Before-and-after coordinate records
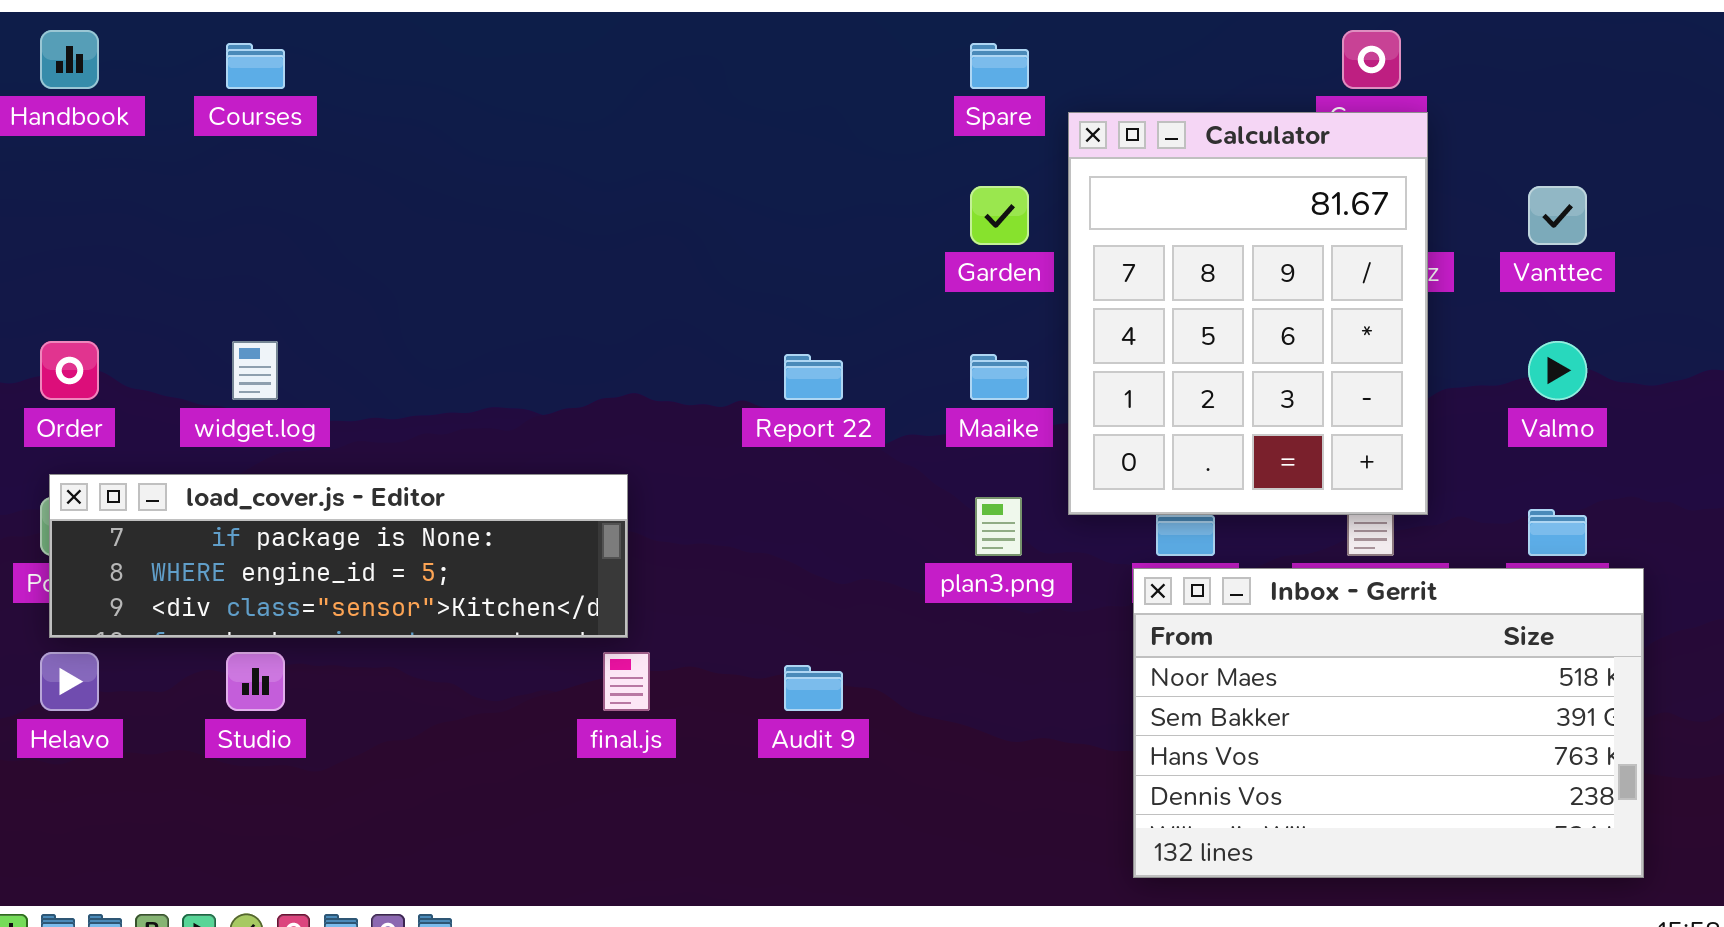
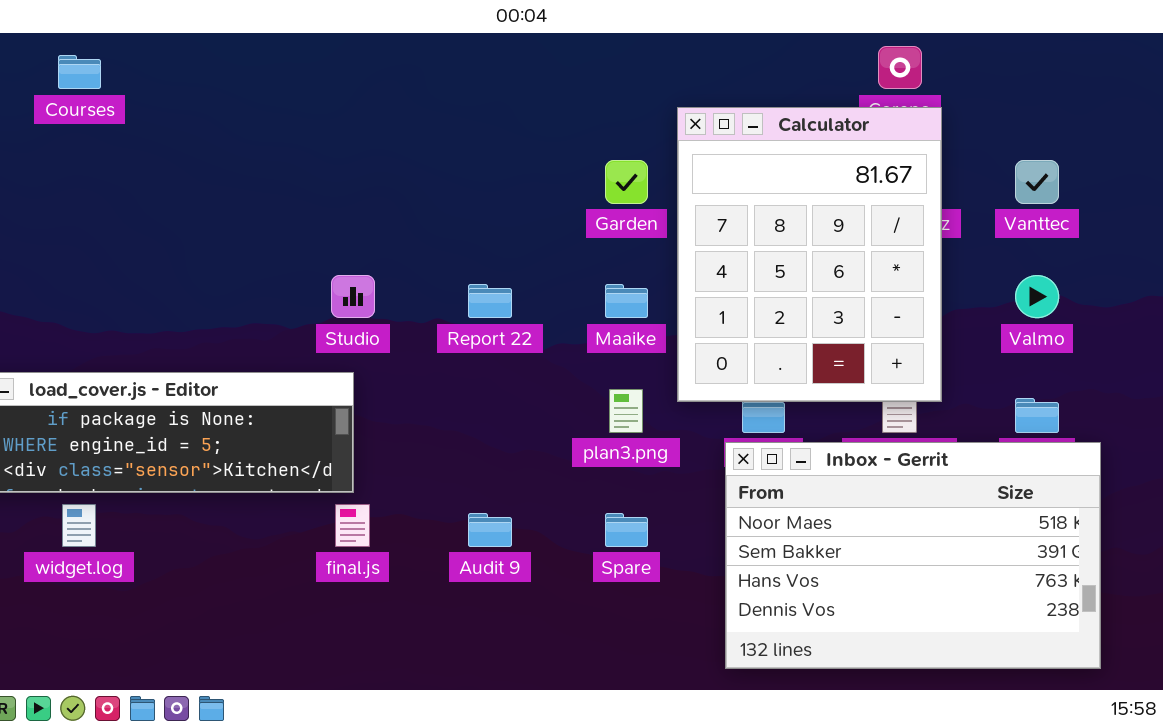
Spare: [970,43,1029,89] -> [605,513,648,547], moved
widget.log: [232,341,278,400] -> [62,504,96,547], moved
Studio: [226,652,285,711] -> [331,275,375,318], moved

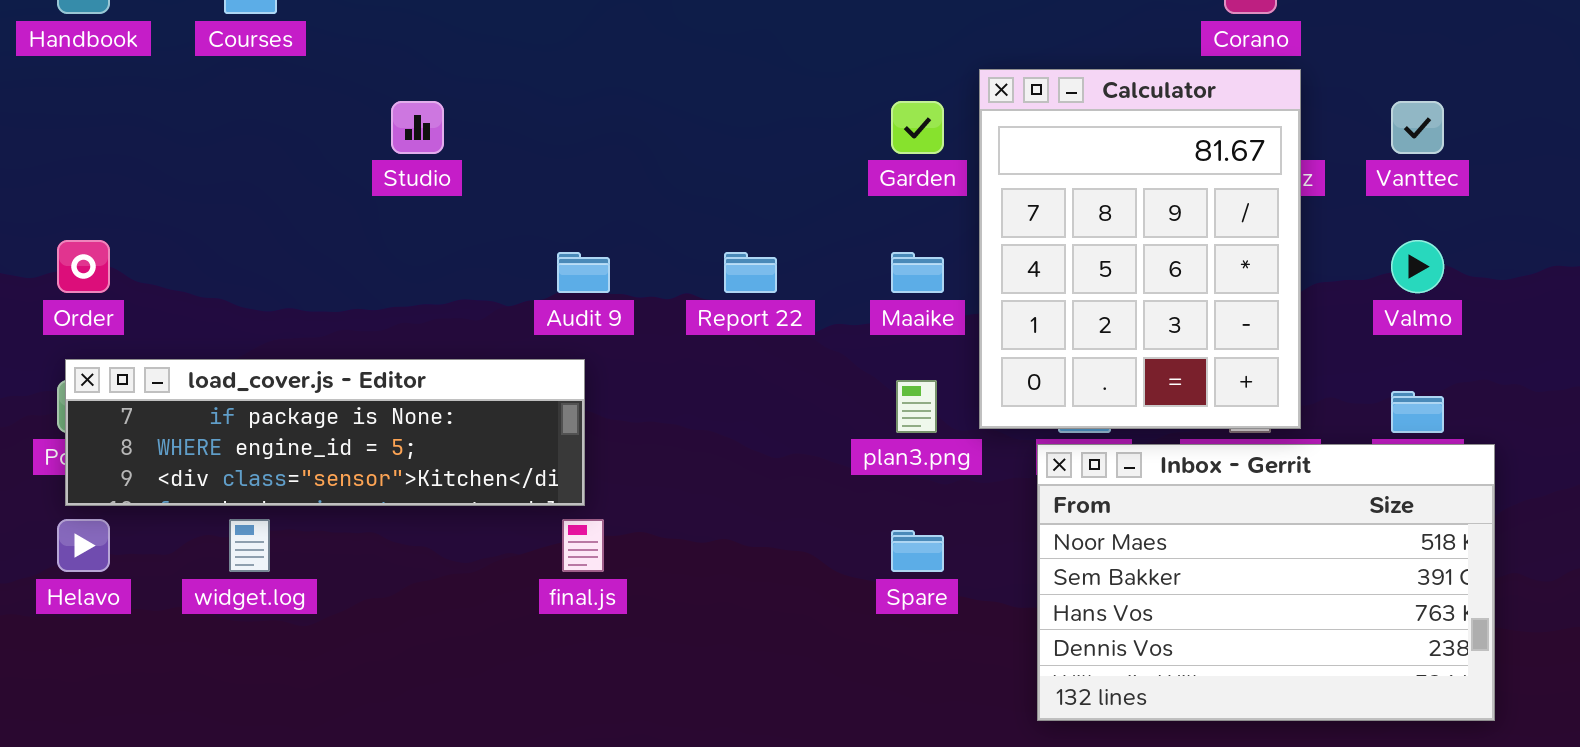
Calculator: [677,107,942,402] -> [979,69,1301,429], moved
Studio: [331,275,375,318] -> [391,101,444,154], moved
Audit 9: [468,513,512,547] -> [557,252,610,293], moved

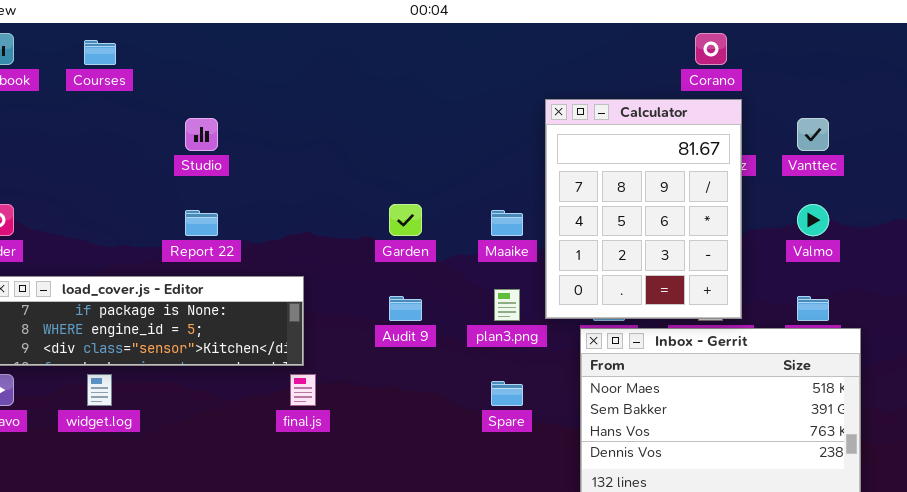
Garden: [891,101,944,154] -> [389,204,422,236], moved
Audit 9: [557,252,610,293] -> [389,296,422,321], moved
Report 22: [724,252,777,293] -> [185,210,218,236], moved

• **PROBLEM DETAILS**
Would you give the data above again word for word, minus the pictures?

• **RESULT OF THE TASK**
Spare: [970,43,1029,89] -> [605,513,648,547], moved
widget.log: [232,341,278,400] -> [62,504,96,547], moved
Studio: [226,652,285,711] -> [331,275,375,318], moved

Calculator: [677,107,942,402] -> [979,69,1301,429], moved
Studio: [331,275,375,318] -> [391,101,444,154], moved
Audit 9: [468,513,512,547] -> [557,252,610,293], moved

Garden: [891,101,944,154] -> [389,204,422,236], moved
Audit 9: [557,252,610,293] -> [389,296,422,321], moved
Report 22: [724,252,777,293] -> [185,210,218,236], moved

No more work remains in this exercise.